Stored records
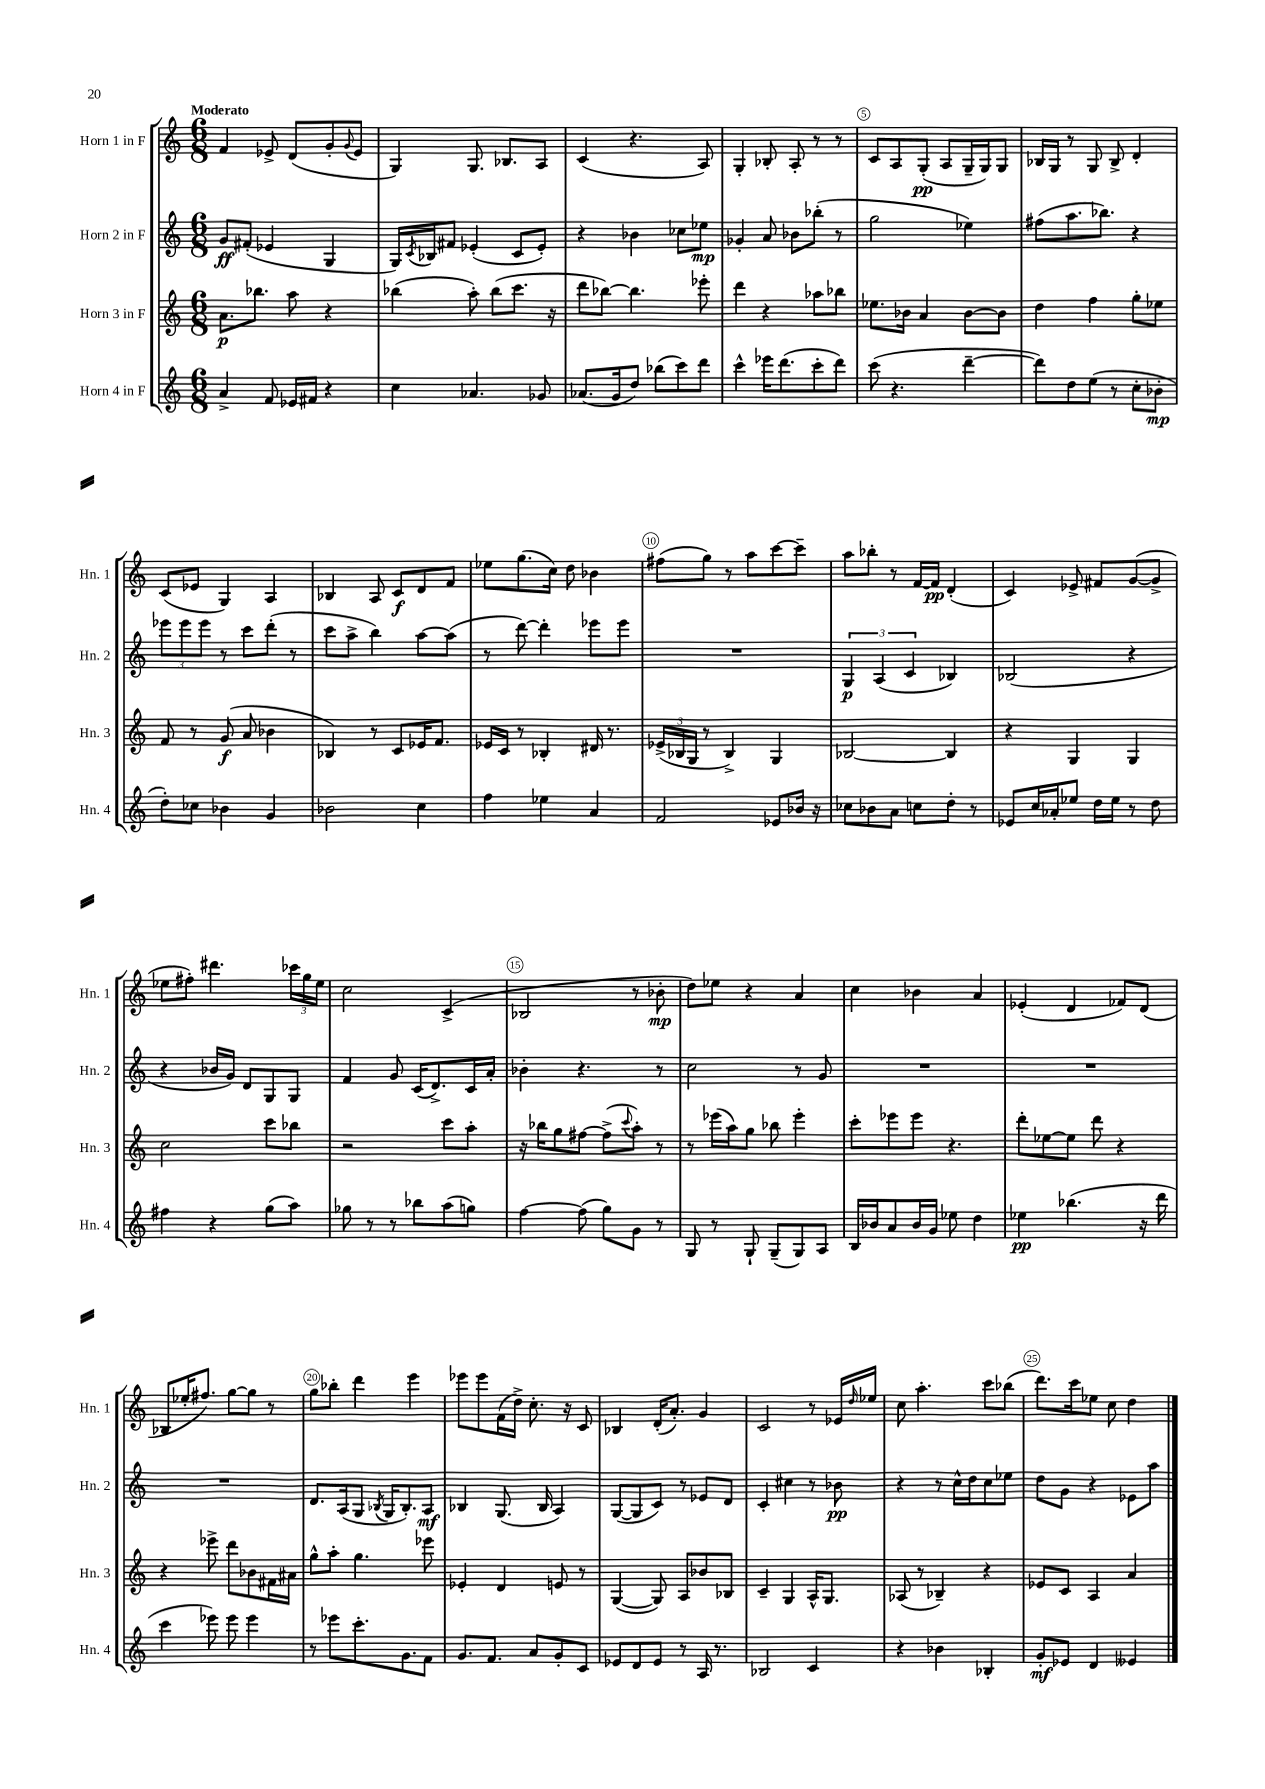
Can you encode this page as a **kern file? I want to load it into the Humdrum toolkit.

**kern	**dynam	**kern	**dynam	**kern	**dynam	**kern	**dynam
*part4	*part4	*part3	*part3	*part2	*part2	*part1	*part1
*staff4	*staff4	*staff3	*staff3	*staff2	*staff2	*staff1	*staff1
*I"Horn 4 in F	*	*I"Horn 3 in F	*	*I"Horn 2 in F	*	*I"Horn 1 in F	*
*I'Hn. 4	*	*I'Hn. 3	*	*I'Hn. 2	*	*I'Hn. 1	*
*clefG2	*	*clefG2	*	*clefG2	*	*clefG2	*
*k[]	*	*k[]	*	*k[]	*	*k[]	*
*M6/8	*	*M6/8	*	*M6/8	*	*M6/8	*
=1	=1	=1	=1	=1	=1	=1	=1
!	!	!	!	!	!	!LO:TX:a:B:t=Moderato	!
4a^/	.	8.a\L	p	8g/L	ff	4f/	.
.	.	.	.	(8f#X'/J	.	.	.
.	.	8.bb-X\J	.	.	.	.	.
8f/	.	.	.	4e-X/	.	8e-X^/	.
16e-X/LL	.	8aa\	.	.	.	(8d/L	.
16f#X/JJ	.	.	.	.	.	.	.
4r	.	4r	.	4G/	.	8g'/	.
.	.	.	.	.	.	8qqg/	.
.	.	.	.	.	.	8e-/J	.
=2	=2	=2	=2	=2	=2	=2	=2
4cc\	.	(4bb-X\	.	16G/LL)	.	4G/)	.
.	.	.	.	8qc/	.	.	.
.	.	.	.	16B-X/J	.	.	.
.	.	.	.	8f#X/J	.	.	.
4.a-X/	.	8aa'\)	.	(4e-X'/	.	8.G/	.
.	.	(8bb-\L	.	.	.	.	.
.	.	.	.	.	.	8.B-X/L	.
.	.	8.ccc\J	.	8c/L	.	.	.
8g-X/	.	.	.	8e-'/J)	.	8A/J	.
.	.	16r	.	.	.	.	.
=3	=3	=3	=3	=3	=3	=3	=3
(8.a-X/L	.	8ddd\L	.	4r	.	(4c/	.
.	.	[8bb-X\J)	.	.	.	.	.
16g/k	.	.	.	.	.	.	.
8dd/J)	.	4.bb-\]	.	4b-X\	.	4.r	.
(8bb-X\L	.	.	.	.	.	.	.
8ccc\)	.	.	.	8cc-X\L	.	.	.
8ddd\J	.	8eee-X'\	.	8ee-X\J	mp	8A/)	.
=4	=4	=4	=4	=4	=4	=4	=4
4ccc^^\	.	4ddd\	.	4g-X'/	.	4G'/	.
16eee-X\KL	.	4r	.	8a/	.	8B-X'/	.
(8.ddd\	.	.	.	.	.	.	.
.	.	.	.	8b-X\L	.	8A'/	.
8ccc'\	.	8aa-X\L	.	(8bb-X'\J	.	8r	.
8ddd\J)	.	8bb-X\J	.	8r	.	8r	.
=5	=5	=5	=5	=5	=5	=5	=5
(8ccc\	.	8.ee-X\L	.	2gg\	.	8c/L	.
4.r	.	.	.	.	.	8A/	.
.	.	16b-X\Jk	.	.	.	.	.
.	.	4a/	.	.	.	(8G'/J	pp
.	.	.	.	.	.	8A/L	.
[4ddd~\	.	[8b-\L	.	4ee-X\)	.	16G~/L	.
.	.	.	.	.	.	16G/J)	.
.	.	8b-\J]	.	.	.	8G/J	.
=6	=6	=6	=6	=6	=6	=6	=6
8ddd\L])	.	4dd\	.	(8ff#X\L	.	16B-X/LL	.
.	.	.	.	.	.	16G/JJ	.
8dd\	.	.	.	8.aa\	.	8r	.
(8ee\J	.	4ff\	.	.	.	8G/	.
.	.	.	.	8.bb-X\J)	.	.	.
8r	.	.	.	.	.	8B-^/	.
8cc'\L	.	8gg'\L	.	4r	.	4d'/	.
8b-X'\J	mp	8ee-X\J	.	.	.	.	.
!!LO:LB:g=z
=7	=7	=7	=7	=7	=7	=7	=7
8dd'\L)	.	8f/	.	12eee-X\L	.	(8c/L	.
.	.	.	.	12eee-\	.	.	.
8cc-X\J	.	8r	.	.	.	8e-X/J	.
.	.	.	.	12eee-\J	.	.	.
4b-X\	.	(8g/	f	8r	.	4G/)	.
.	.	8a/	.	8ccc\L	.	.	.
4g/	.	4b-X\	.	(8ddd'\J	.	4A/	.
.	.	.	.	8r	.	.	.
=8	=8	=8	=8	=8	=8	=8	=8
2b-X\	.	4B-X/)	.	8ccc\L	.	4B-X/	.
.	.	.	.	8aa^\J	.	.	.
.	.	8r	.	4bb\)	.	8A/	.
.	.	8c/L	.	.	.	8c/L	f
4cc\	.	16e-X/K	.	[8aa\L	.	8d/	.
.	.	8.f/J	.	.	.	.	.
.	.	.	.	(8aa\J]	.	8f/J	.
=9	=9	=9	=9	=9	=9	=9	=9
4ff\	.	16e-X/LL	.	8r	.	8ee-X\L	.
.	.	16c/JJ	.	.	.	.	.
.	.	8r	.	[8ddd\)	.	(8.gg\	.
4ee-X\	.	4B-X'/	.	4ddd'\]	.	.	.
.	.	.	.	.	.	16cc\Jk)	.
.	.	.	.	.	.	8dd\	.
4a/	.	16d#X/	.	8eee-X\L	.	4b-X\	.
.	.	8.r	.	.	.	.	.
.	.	.	.	8eee-\J	.	.	.
=10	=10	=10	=10	=10	=10	=10	=10
2f/	.	(24e-X^/LL	.	2.r	.	(8ff#X\L	.
.	.	24B-X/	.	.	.	.	.
.	.	24G/JJ	.	.	.	.	.
.	.	8r	.	.	.	8gg\J)	.
.	.	4B-^/)	.	.	.	8r	.
.	.	.	.	.	.	8aa\L	.
8e-X/L	.	4G/	.	.	.	[8ccc\	.
16b-X/Jk	.	.	.	.	.	8ccc~\J]	.
16r	.	.	.	.	.	.	.
=11	=11	=11	=11	=11	=11	=11	=11
8cc-X\L	.	[2B-X/	.	6G/	p	8aa\L	.
8b-X\	.	.	.	.	.	8bb-X'\J	.
.	.	.	.	(6A/	.	.	.
8a\J	.	.	.	.	.	8r	.
.	.	.	.	6c/	.	.	.
8ccn\L	.	.	.	.	.	[16f/LL	.
.	.	.	.	.	.	16f/JJ]	pp
8dd'\J	.	4B-/]	.	4B-X/)	.	(4d'/	.
8r	.	.	.	.	.	.	.
=12	=12	=12	=12	=12	=12	=12	=12
8e-X/L	.	4r	.	(2B-X/	.	4c/)	.
16cc/L	.	.	.	.	.	.	.
16a-X'/J	.	.	.	.	.	.	.
8ee-X/J	.	4G/	.	.	.	8e-X^/	.
16dd\LL	.	.	.	.	.	8f#X/L	.
16ee-\JJ	.	.	.	.	.	.	.
8r	.	4G/	.	4r	.	([8g/	.
8dd\	.	.	.	.	.	8g^/J]	.
!!LO:LB:g=z
=13	=13	=13	=13	=13	=13	=13	=13
4ff#X\	.	2cc\	.	4r	.	8ee-X\L	.
.	.	.	.	.	.	8ff#X'\J)	.
4r	.	.	.	16b-X/LL	.	4.ddd#X\	.
.	.	.	.	16g/JJ)	.	.	.
.	.	.	.	8d/L	.	.	.
(8gg\L	.	8ccc\L	.	8G/	.	.	.
8aa\J)	.	8bb-X\J	.	8G/J	.	24ccc-X\LL	.
.	.	.	.	.	.	24gg\	.
.	.	.	.	.	.	24ee-\JJ	.
=14	=14	=14	=14	=14	=14	=14	=14
8gg-X\	.	2r	.	4f/	.	2cc\	.
8r	.	.	.	.	.	.	.
8r	.	.	.	8g/	.	.	.
8bb-X\L	.	.	.	(16c/KL	.	.	.
.	.	.	.	8.d^/)	.	.	.
(8aa\	.	8ccc\L	.	.	.	(4c^/	.
8ggn\J)	.	8aa'\J	.	16c/L	.	.	.
.	.	.	.	16a'/JJ	.	.	.
=15	=15	=15	=15	=15	=15	=15	=15
[4ff\	.	16r	.	4b-X'\	.	2B-X/	.
.	.	16bb-X\KL	.	.	.	.	.
.	.	8gg\	.	.	.	.	.
(8ff\]	.	[8ff#X\J	.	4.r	.	.	.
8gg\L)	.	(8ff#^\L]	.	.	.	.	.
.	.	8qqccc/	.	.	.	.	.
8g\J	.	8aa'\J)	.	.	.	8r	.
8r	.	8r	.	8r	.	8b-X'\	mp
=16	=16	=16	=16	=16	=16	=16	=16
8G/	.	8r	.	2cc\	.	8dd\L)	.
8r	.	(16eee-X\LL	.	.	.	8ee-X\J	.
.	.	16aa\J)	.	.	.	.	.
8G`/	.	8gg\J	.	.	.	4r	.
(8G~/L	.	8bb-X\	.	.	.	.	.
8G/)	.	4eee-'\	.	8r	.	4a/	.
8A/J	.	.	.	8g/	.	.	.
=17	=17	=17	=17	=17	=17	=17	=17
16B/LL	.	8ccc'\L	.	2.r	.	4cc\	.
16b-X/J	.	.	.	.	.	.	.
8a/	.	8eee-X\	.	.	.	.	.
16b-/L	.	8eee-\J	.	.	.	4b-X\	.
16g/JJ	.	.	.	.	.	.	.
8ee-X\	.	4.r	.	.	.	.	.
4dd\	.	.	.	.	.	4a/	.
=18	=18	=18	=18	=18	=18	=18	=18
4ee-X\	pp	8ddd'\L	.	2.r	.	(4e-X'/	.
.	.	[8ee-X\	.	.	.	.	.
(4.bb-X\	.	8ee-\J]	.	.	.	4d/	.
.	.	8ddd\	.	.	.	.	.
.	.	4r	.	.	.	8f-X/L)	.
16r	.	.	.	.	.	(8d/J	.
16ddd\	.	.	.	.	.	.	.
!!LO:LB:g=z
=19	=19	=19	=19	=19	=19	=19	=19
4ccc\	.	4r	.	2.r	.	8B-X/L	.
.	.	.	.	.	.	16ee-X'/K	.
.	.	.	.	.	.	8.ff#X/J)	.
8eee-X\)	.	8eee-X^\	.	.	.	.	.
8eee-\	.	8ddd\L	.	.	.	[8gg\L	.
4eee-\	.	8b-X\	.	.	.	8gg\J]	.
.	.	16f#X\L	.	.	.	8r	.
.	.	16a#X\JJ	.	.	.	.	.
=20	=20	=20	=20	=20	=20	=20	=20
8r	.	8gg^^\L	.	8.d/L	.	8gg\L	.
8eee-X\L	.	8aa'\J	.	.	.	8bb-X'\J	.
.	.	.	.	(16A/k	.	.	.
8.ccc'\	.	4.gg\	.	8G/J	.	4ddd\	.
.	.	.	.	8qB-X/	.	.	.
.	.	.	.	16G/KL	.	.	.
8.g\	.	.	.	8.B-'/)	.	.	.
.	.	.	.	.	.	4eee\	.
8f\J	.	8eee-X\	.	8A/J	mf	.	.
=21	=21	=21	=21	=21	=21	=21	=21
8.g/L	.	4e-X'/	.	4B-X/	.	8eee-X\L	.
.	.	.	.	.	.	8eee-\	.
8.f/J	.	.	.	.	.	.	.
.	.	4d/	.	(8.G/	.	(16f\L	.
.	.	.	.	.	.	16dd^\JJ)	.
8a/L	.	.	.	.	.	8.cc'\	.
.	.	.	.	16B-/	.	.	.
8g'/	.	8en/	.	4A/)	.	.	.
.	.	.	.	.	.	16r	.
8c/J	.	8r	.	.	.	8c/	.
=22	=22	=22	=22	=22	=22	=22	=22
8e-X/L	.	([4G/	.	([8G/L	.	4B-X/	.
8d/	.	.	.	8G/]	.	.	.
8e-/J	.	8G/])	.	8c/J)	.	(16d'/KL	.
.	.	.	.	.	.	8.a'/J)	.
8r	.	8A/L	.	8r	.	.	.
16A/	.	8b-X/	.	8e-X/L	.	4g/	.
8.r	.	.	.	.	.	.	.
.	.	8B-X/J	.	8d/J	.	.	.
=23	=23	=23	=23	=23	=23	=23	=23
2B-X/	.	4c~/	.	4c'/	.	2c/	.
.	.	4G/	.	4cc#X\	.	.	.
4c/	.	16A^^/KL	.	8r	.	8r	.
.	.	8.G/J	.	.	.	.	.
.	.	.	.	8b-X\	pp	16e-X/LL	.
.	.	.	.	.	.	16qqdd/	.
.	.	.	.	.	.	16ee-X/JJ	.
=24	=24	=24	=24	=24	=24	=24	=24
4r	.	(8A-X/	.	4r	.	8cc\	.
.	.	8r	.	.	.	4.aa'\	.
4b-X\	.	4B-X~/)	.	8r	.	.	.
.	.	.	.	16cc^^\LL	.	.	.
.	.	.	.	16dd\J	.	.	.
4B-X'/	.	4r	.	8cc\	.	8ccc\L	.
.	.	.	.	8ee-X\J	.	(8bb-X\J	.
=25	=25	=25	=25	=25	=25	=25	=25
8g'/L	mf	8e-X/L	.	8dd\L	.	8.ddd\L)	.
8e-X/J	.	8c/J	.	8g\J	.	.	.
.	.	.	.	.	.	16ccc\k	.
4d/	.	4A/	.	4r	.	8ee-X\J	.
.	.	.	.	.	.	8cc\	.
4e--X/	.	4a/	.	8e-X\L	.	4dd\	.
.	.	.	.	8aa\J	.	.	.
==	==	==	==	==	==	==	==
*-	*-	*-	*-	*-	*-	*-	*-
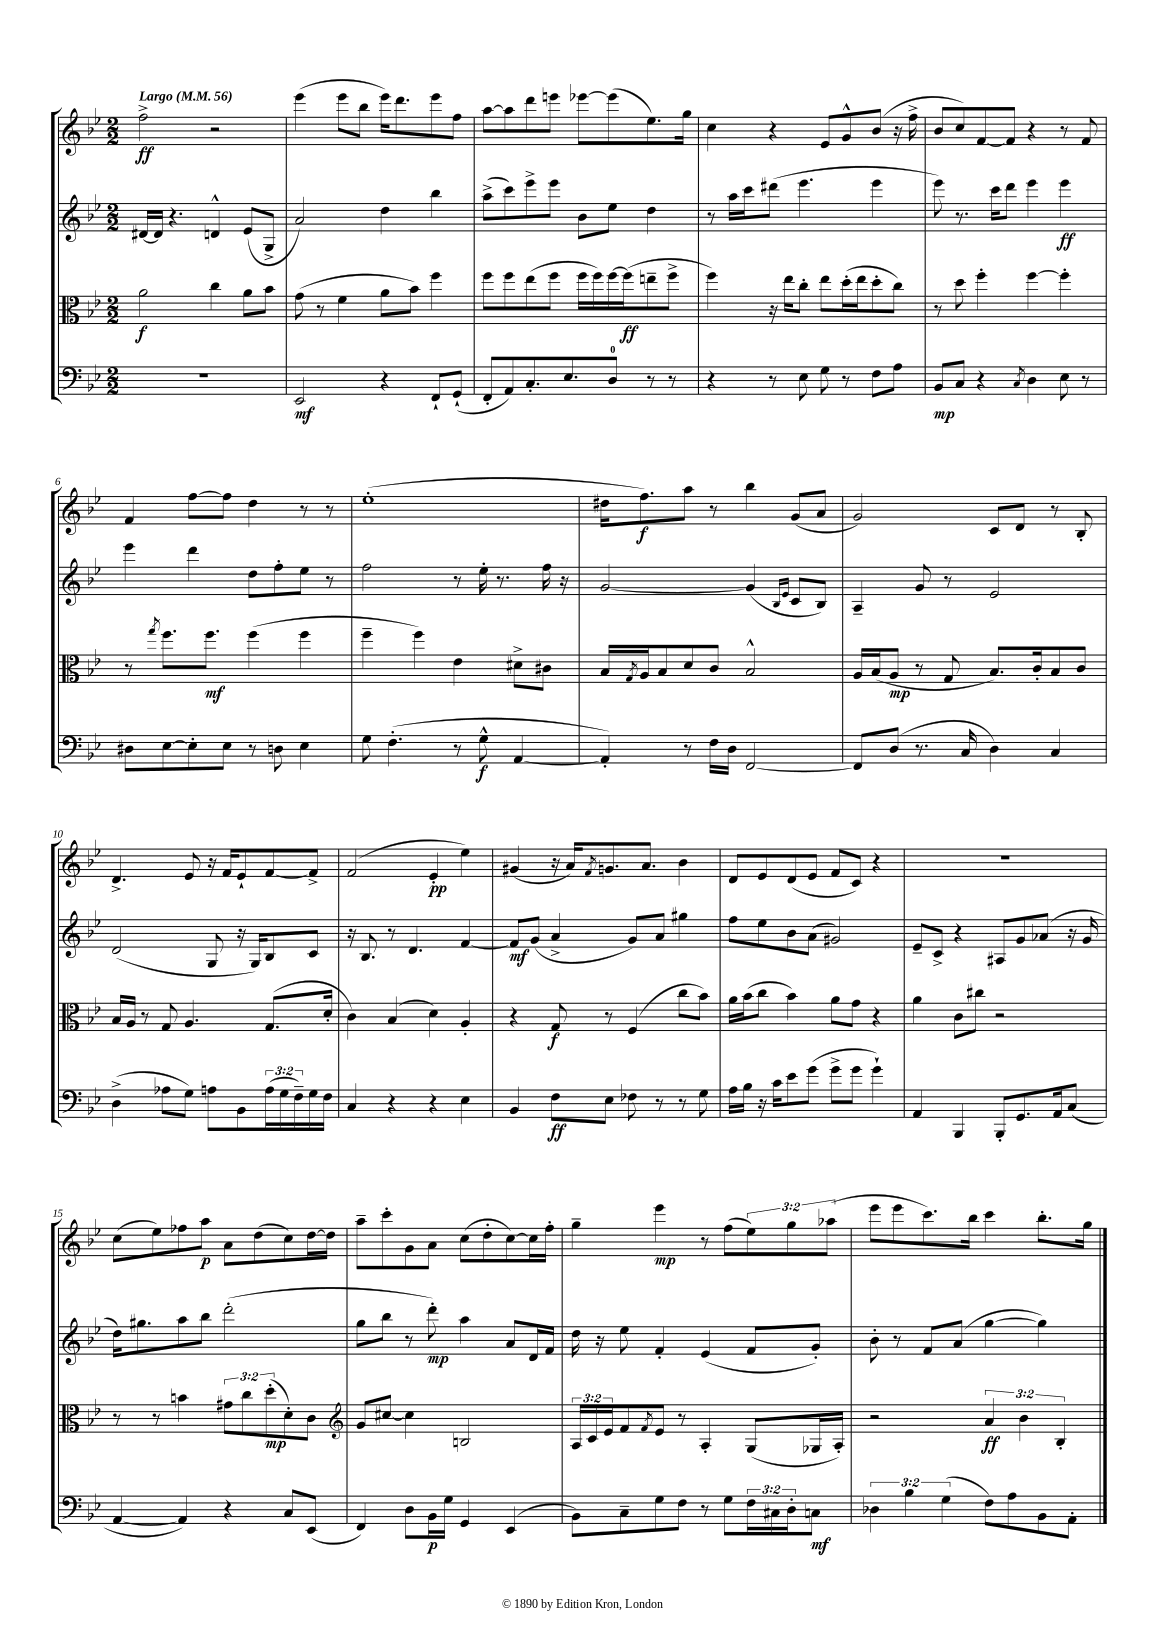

Task requirements: Show each line in the stored records above that contains the string "kern".

Result of this task:
Can you encode this page as a **kern file? I want to load it into the Humdrum toolkit.
**kern	**dynam	**kern	**dynam	**kern	**dynam	**kern	**dynam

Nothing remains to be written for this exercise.